▶ RAW DATA:
━━━━━━━━━━
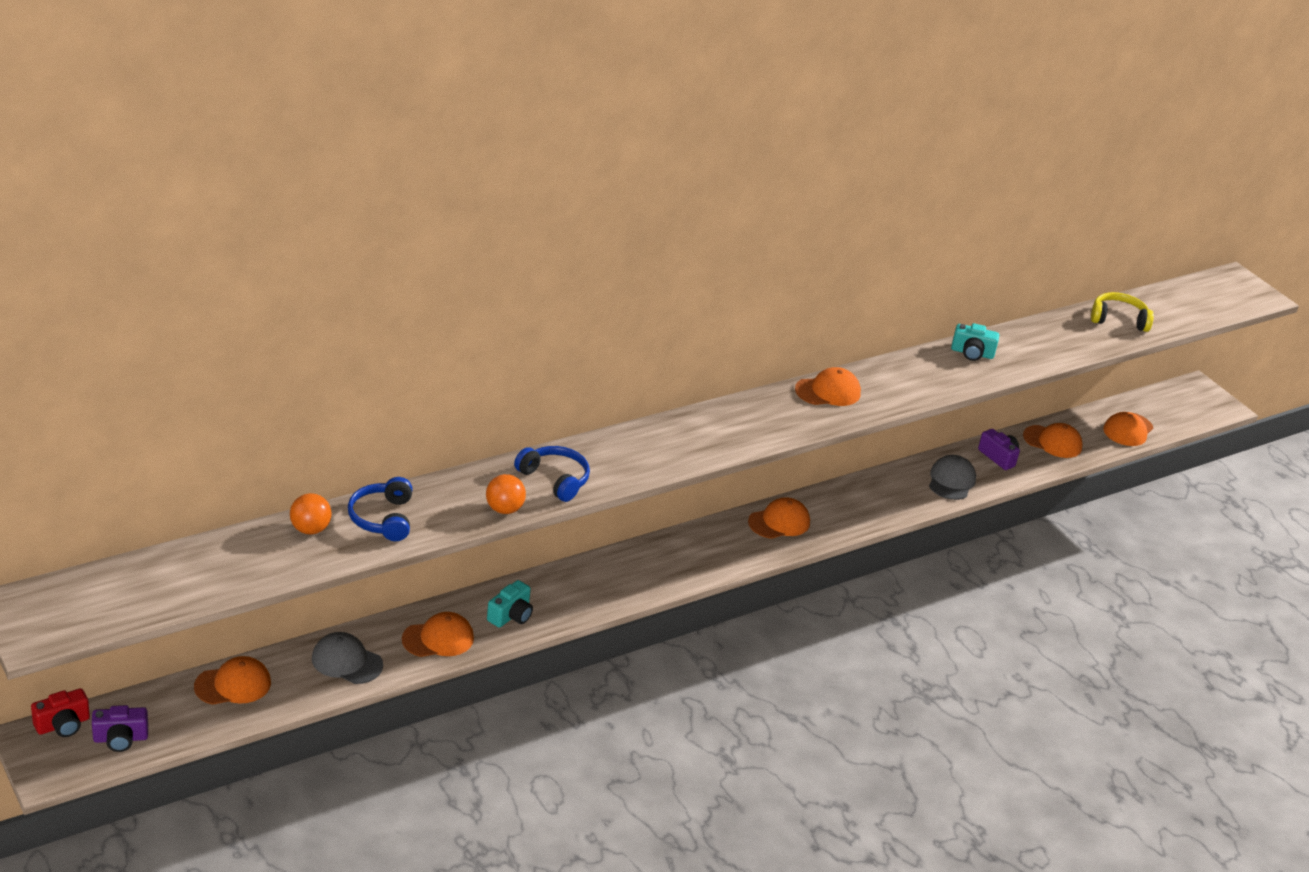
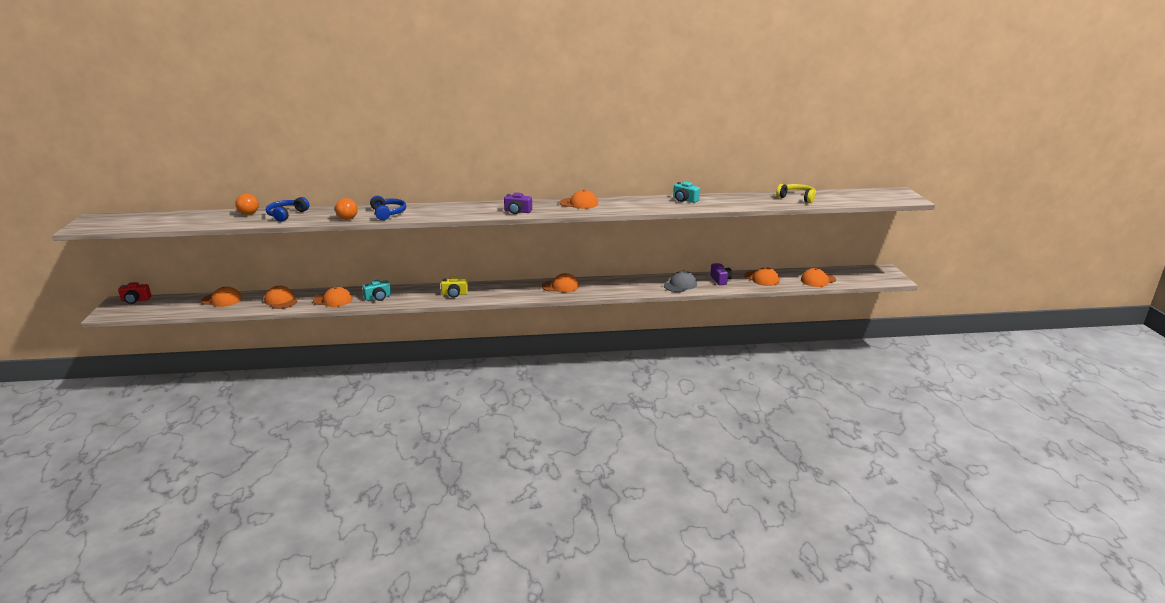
camera: 30 degrees right, 10 degrees down
(120, 739) = (150, 308): purple camera -> purple camera (517, 211)
(347, 661) = (281, 300): grey cap -> orange cap
(630, 578) = (454, 294): none -> yellow camera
━━━━━━━━━━
▶ WHAT NEEDS TO BE DONE: Return the data exactly. Do not carry over any images.

▶ ANSWER BELOW:
camera: 30 degrees right, 10 degrees down
(120, 739) = (150, 308): purple camera -> purple camera (517, 211)
(347, 661) = (281, 300): grey cap -> orange cap
(630, 578) = (454, 294): none -> yellow camera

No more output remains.